====== RECORDS PROVIDED

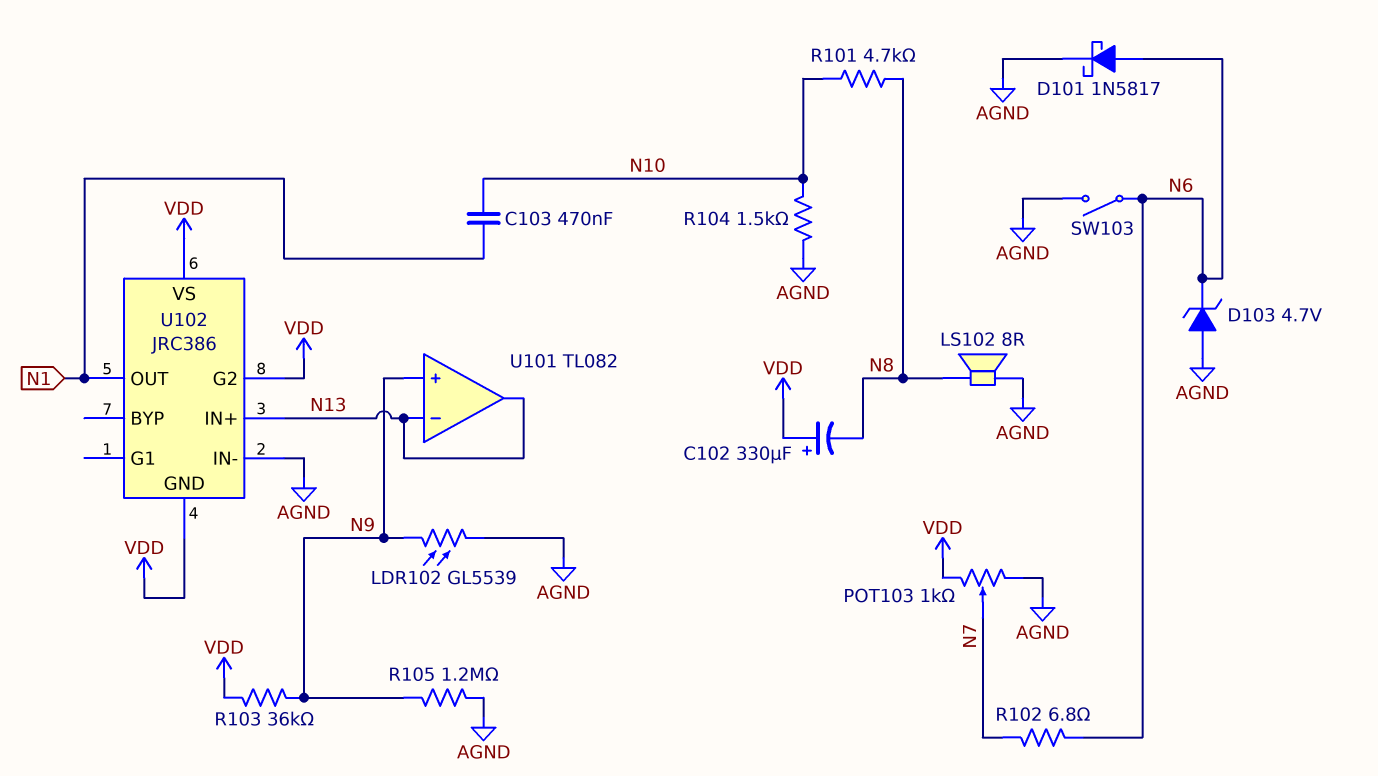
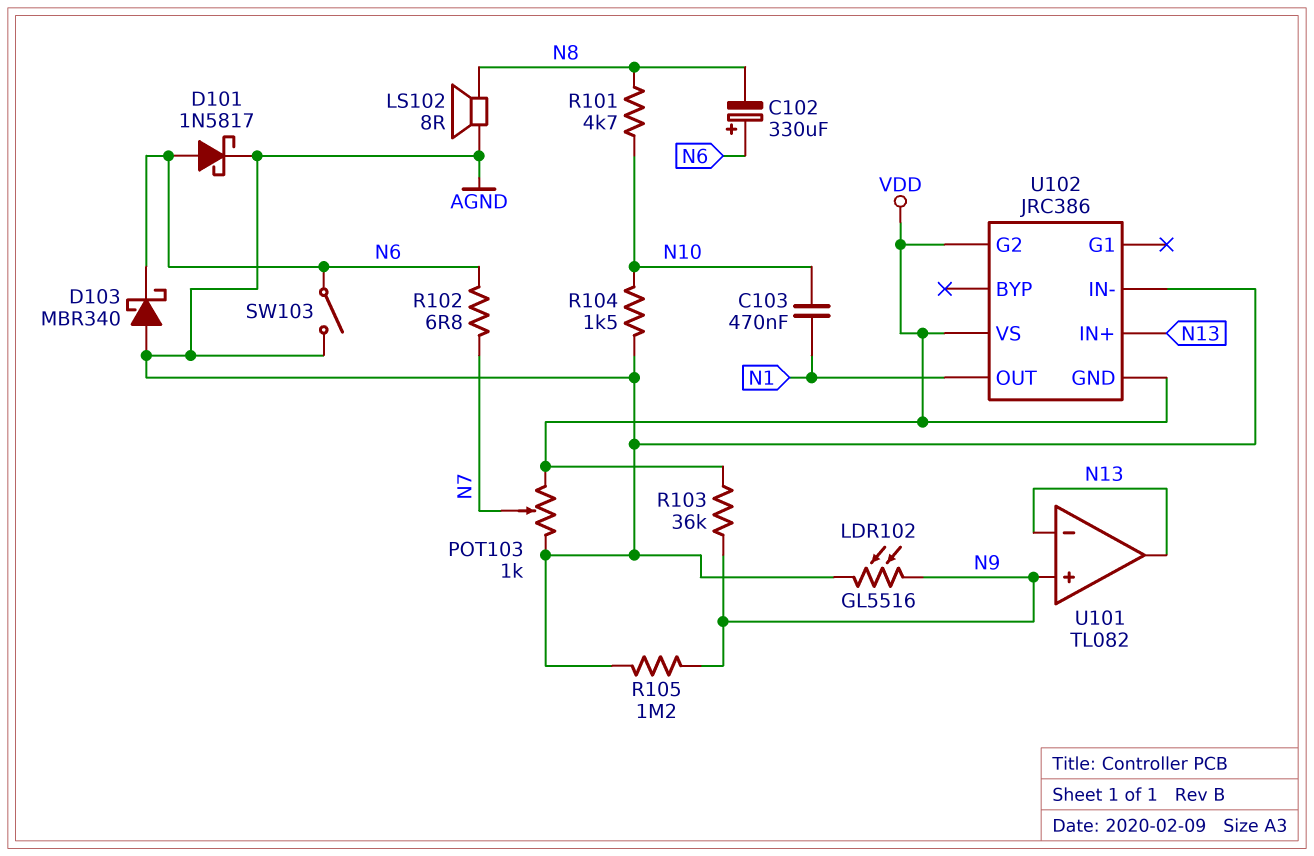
C102: 330uF (plus VDD, minus N8) -> 330uF (plus N6, minus N8)
D103: zener 4.7V (A AGND, K N6) -> schottky MBR340 (A AGND, K N6)
LDR102: GL5539 (AGND, N9) -> GL5516 (AGND, N9)

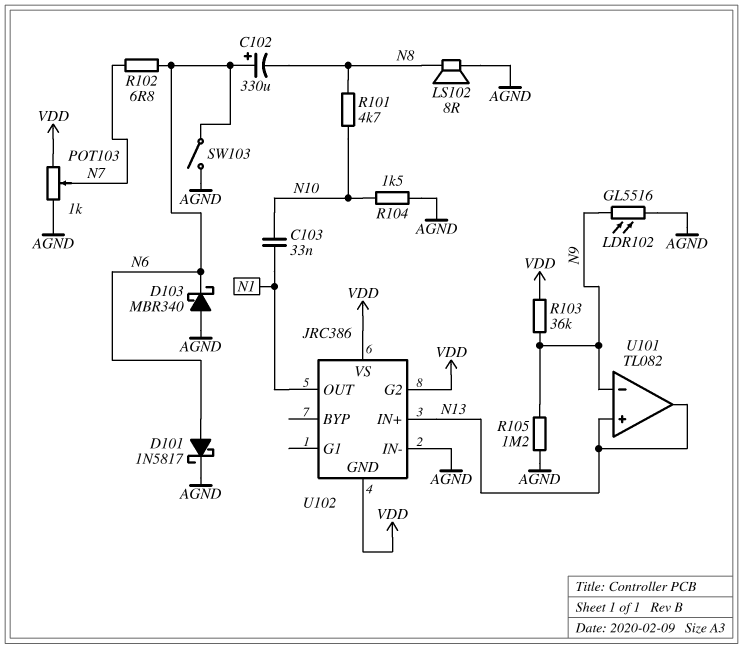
C103: 470nF (N1, N10) -> 33nF (N1, N10)
U101 pin in+: N9 -> N13
U101 pin in-: N13 -> N9

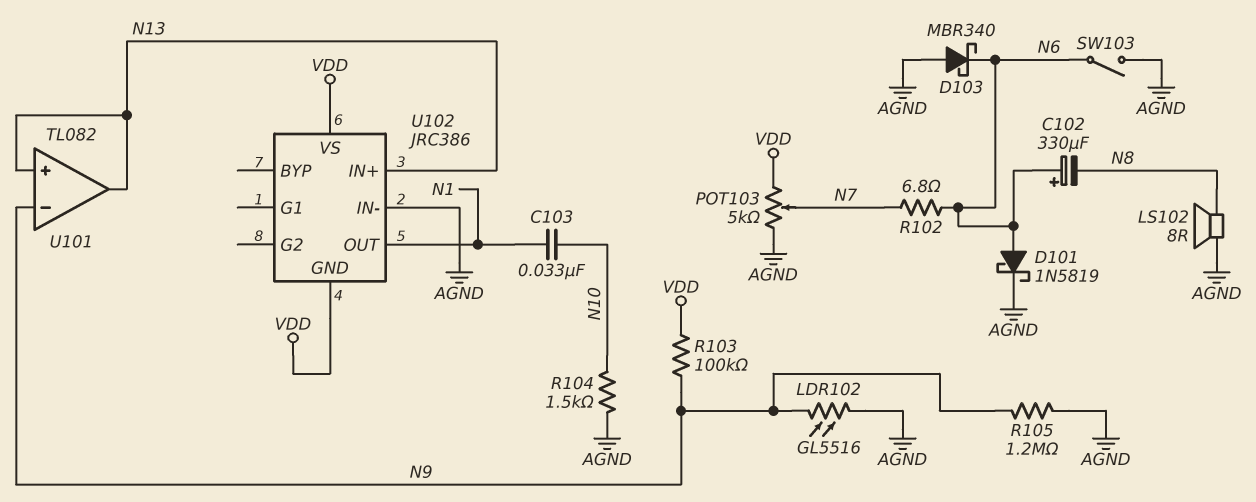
D101: schottky 1N5817 (A N6, K AGND) -> schottky 1N5819 (A N6, K AGND)
POT103: 1k (AGND, VDD, wiper N7) -> 5k (AGND, VDD, wiper N7)
R101: 4.7k (N8, N10) -> none
R103: 36k (N9, VDD) -> 100k (N9, VDD)
U102 pin G2: VDD -> none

============

WHAT YOU HAVE TO DO » Give back the listing unchanged. Strip out the pictures.

ANSWER TO THIS TASK »
C102: 330uF (plus VDD, minus N8) -> 330uF (plus N6, minus N8)
D103: zener 4.7V (A AGND, K N6) -> schottky MBR340 (A AGND, K N6)
LDR102: GL5539 (AGND, N9) -> GL5516 (AGND, N9)

C103: 470nF (N1, N10) -> 33nF (N1, N10)
U101 pin in+: N9 -> N13
U101 pin in-: N13 -> N9

D101: schottky 1N5817 (A N6, K AGND) -> schottky 1N5819 (A N6, K AGND)
POT103: 1k (AGND, VDD, wiper N7) -> 5k (AGND, VDD, wiper N7)
R101: 4.7k (N8, N10) -> none
R103: 36k (N9, VDD) -> 100k (N9, VDD)
U102 pin G2: VDD -> none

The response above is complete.